▶ Brief
Restate the lines of the material below word for word, from the first through the one containing "green line at (475, 123): moved 2 px right", and include nothing else; pictures stay out.

== == ==

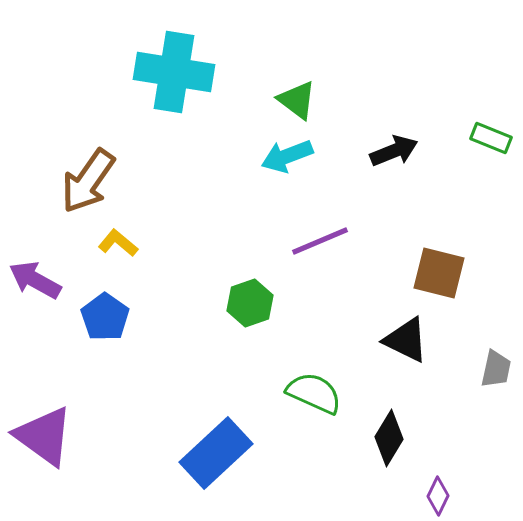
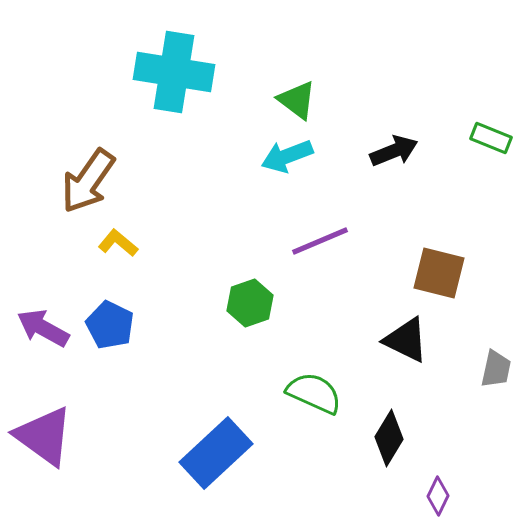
purple arrow: moved 8 px right, 48 px down
blue pentagon: moved 5 px right, 8 px down; rotated 9 degrees counterclockwise
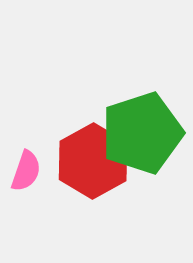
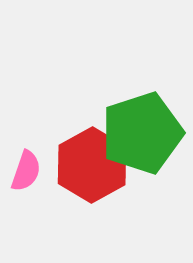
red hexagon: moved 1 px left, 4 px down
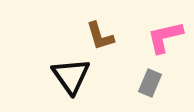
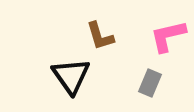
pink L-shape: moved 3 px right, 1 px up
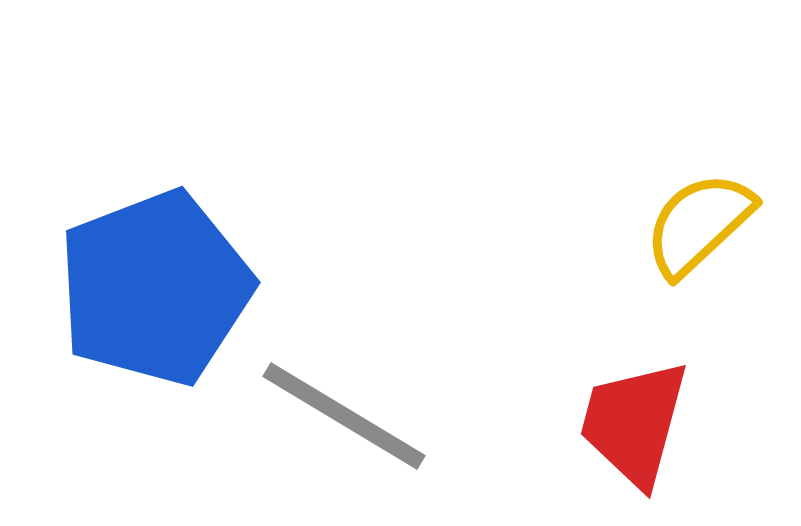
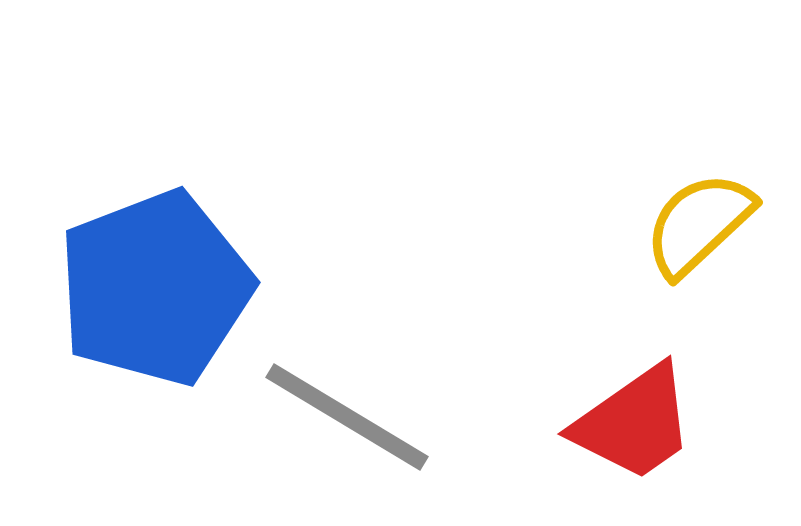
gray line: moved 3 px right, 1 px down
red trapezoid: rotated 140 degrees counterclockwise
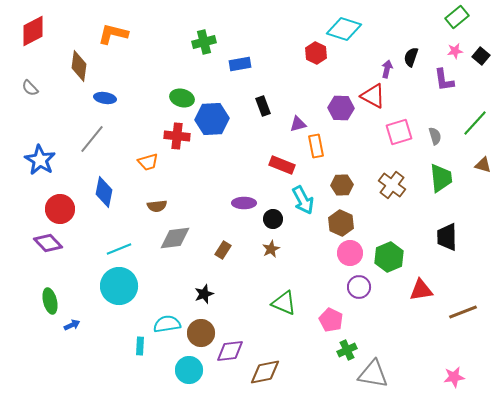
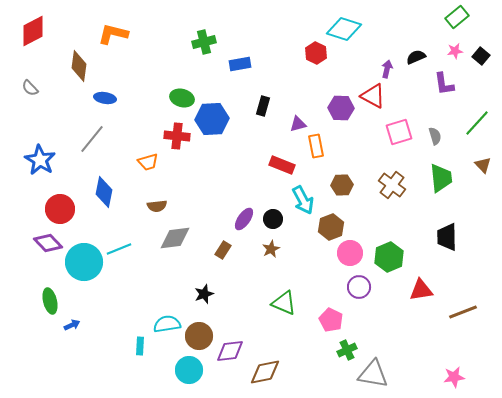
black semicircle at (411, 57): moved 5 px right; rotated 48 degrees clockwise
purple L-shape at (444, 80): moved 4 px down
black rectangle at (263, 106): rotated 36 degrees clockwise
green line at (475, 123): moved 2 px right
brown triangle at (483, 165): rotated 30 degrees clockwise
purple ellipse at (244, 203): moved 16 px down; rotated 55 degrees counterclockwise
brown hexagon at (341, 223): moved 10 px left, 4 px down; rotated 15 degrees clockwise
cyan circle at (119, 286): moved 35 px left, 24 px up
brown circle at (201, 333): moved 2 px left, 3 px down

== == ==

▶ Written reply
purple arrow: moved 8 px right, 48 px down
blue pentagon: moved 5 px right, 8 px down; rotated 9 degrees counterclockwise
red hexagon: moved 1 px left, 4 px down
pink L-shape: moved 3 px right, 1 px up
gray line: moved 3 px right, 1 px down
red trapezoid: rotated 140 degrees counterclockwise
black semicircle at (411, 57): moved 5 px right; rotated 48 degrees clockwise
purple L-shape at (444, 80): moved 4 px down
black rectangle at (263, 106): rotated 36 degrees clockwise
green line at (475, 123): moved 2 px right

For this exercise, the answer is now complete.